(Excerpted data)

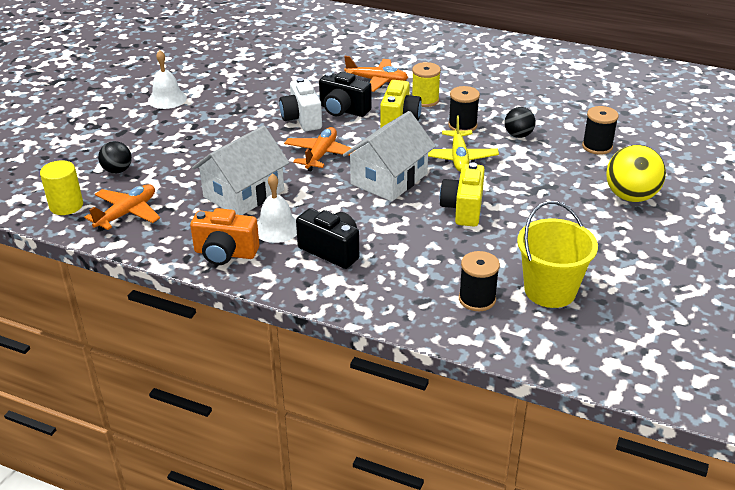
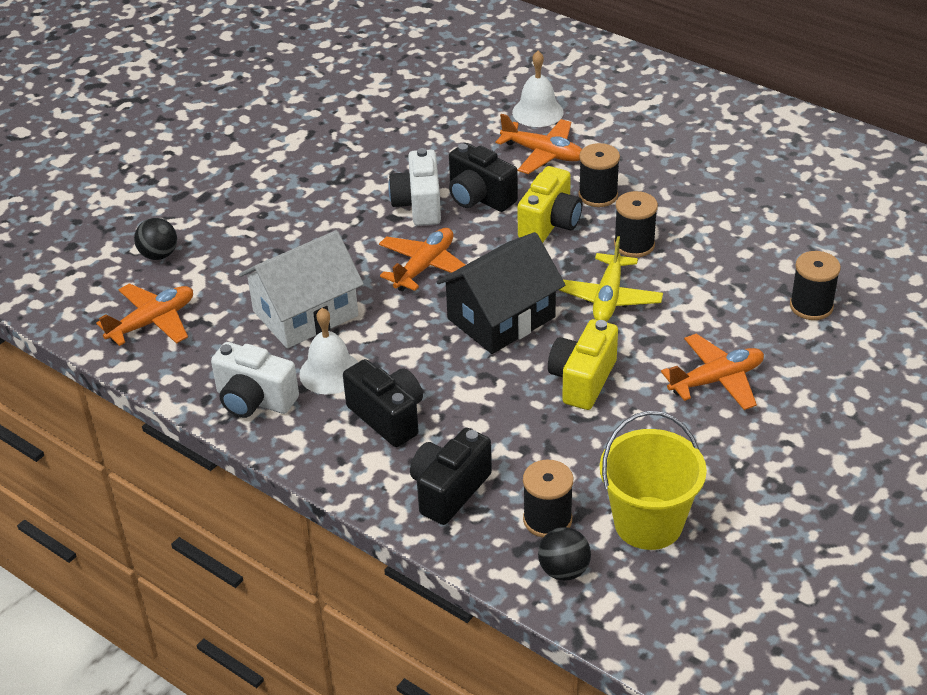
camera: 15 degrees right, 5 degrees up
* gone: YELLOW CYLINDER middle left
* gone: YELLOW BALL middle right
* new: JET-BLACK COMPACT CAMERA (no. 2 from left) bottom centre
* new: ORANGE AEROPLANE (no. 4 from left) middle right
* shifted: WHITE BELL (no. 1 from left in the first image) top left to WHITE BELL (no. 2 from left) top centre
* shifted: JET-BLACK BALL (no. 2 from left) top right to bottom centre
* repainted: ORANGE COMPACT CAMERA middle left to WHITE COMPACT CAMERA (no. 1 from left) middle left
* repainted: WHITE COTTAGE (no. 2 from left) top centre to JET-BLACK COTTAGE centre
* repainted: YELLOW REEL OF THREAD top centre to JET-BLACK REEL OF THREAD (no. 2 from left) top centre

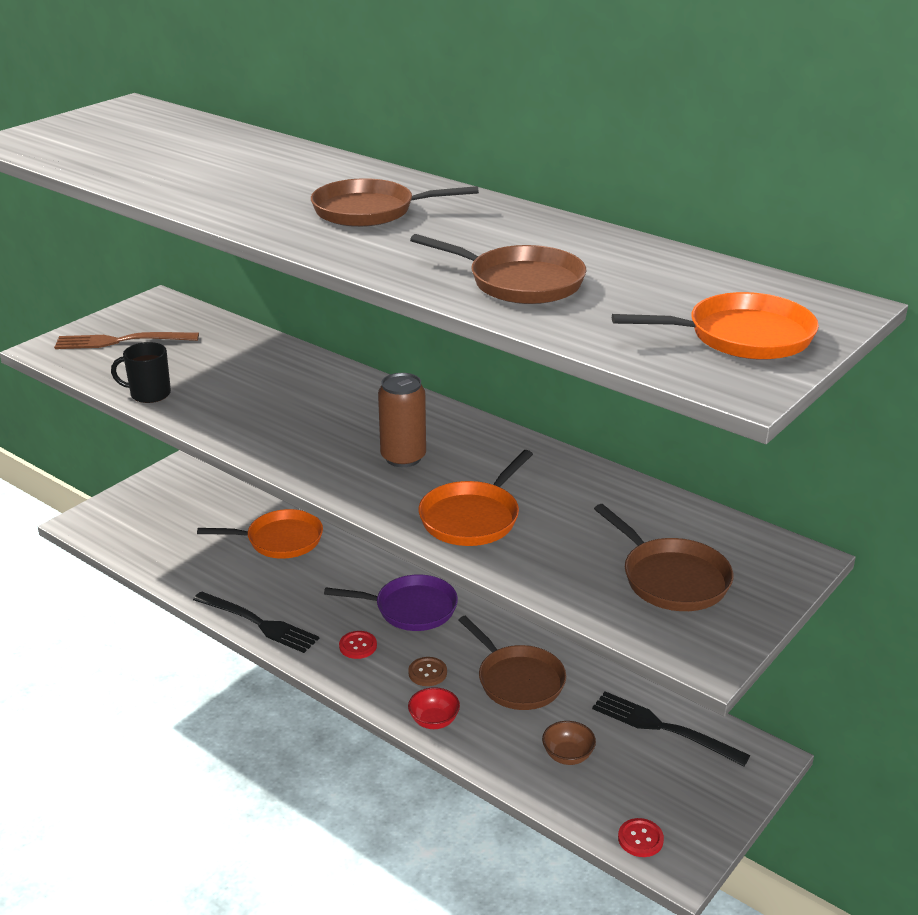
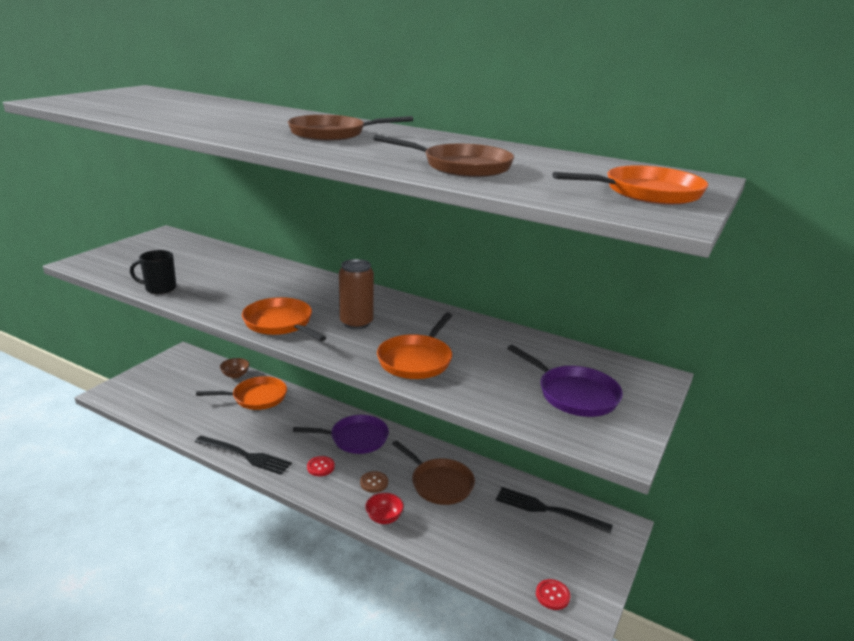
camera: 10 degrees left, 5 degrees down
* gone: BROWN DINNER FORK middle left
* new: ORANGE SKILLET (no. 2 from left) middle left
* shifted: BROWN DEEP DISH bottom centre to middle left
* repainted: BROWN SKILLET (no. 4 from left) middle right to ROYAL PURPLE SKILLET (no. 2 from left) centre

(End Excerpted data)

_Try it:_
The answer must repeat every record exactly, with all pictures left out.

_Answer space:_
camera: 15 degrees right, 5 degrees up
* gone: YELLOW CYLINDER middle left
* gone: YELLOW BALL middle right
* new: JET-BLACK COMPACT CAMERA (no. 2 from left) bottom centre
* new: ORANGE AEROPLANE (no. 4 from left) middle right
* shifted: WHITE BELL (no. 1 from left in the first image) top left to WHITE BELL (no. 2 from left) top centre
* shifted: JET-BLACK BALL (no. 2 from left) top right to bottom centre
* repainted: ORANGE COMPACT CAMERA middle left to WHITE COMPACT CAMERA (no. 1 from left) middle left
* repainted: WHITE COTTAGE (no. 2 from left) top centre to JET-BLACK COTTAGE centre
* repainted: YELLOW REEL OF THREAD top centre to JET-BLACK REEL OF THREAD (no. 2 from left) top centre

camera: 10 degrees left, 5 degrees down
* gone: BROWN DINNER FORK middle left
* new: ORANGE SKILLET (no. 2 from left) middle left
* shifted: BROWN DEEP DISH bottom centre to middle left
* repainted: BROWN SKILLET (no. 4 from left) middle right to ROYAL PURPLE SKILLET (no. 2 from left) centre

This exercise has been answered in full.